━━━ Provided material

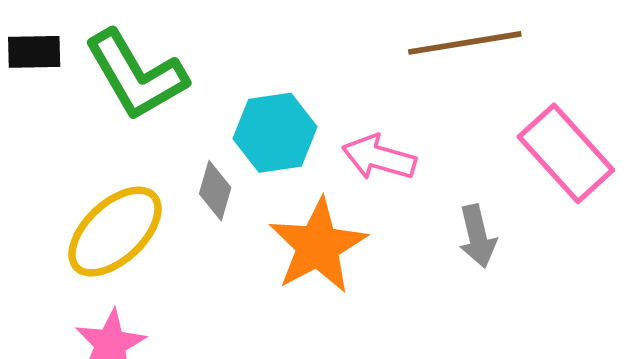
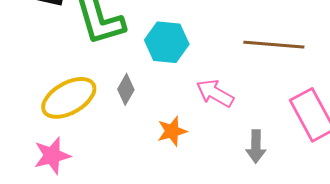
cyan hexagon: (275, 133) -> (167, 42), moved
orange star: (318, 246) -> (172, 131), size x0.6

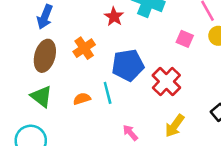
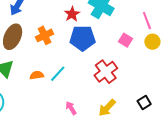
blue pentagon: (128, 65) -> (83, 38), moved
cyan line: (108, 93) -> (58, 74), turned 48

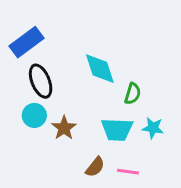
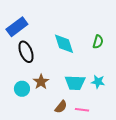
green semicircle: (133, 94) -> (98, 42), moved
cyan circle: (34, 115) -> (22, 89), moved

━━━━━━

Brief
The required output is the span of lines from the line with "orange star: (318, 246)" through the final line of the listing above, reproduced exactly, minus the pictures.

Task response
orange star: (318, 246) -> (172, 131), size x0.6

blue pentagon: (128, 65) -> (83, 38), moved
cyan line: (108, 93) -> (58, 74), turned 48

green semicircle: (133, 94) -> (98, 42), moved
cyan circle: (34, 115) -> (22, 89), moved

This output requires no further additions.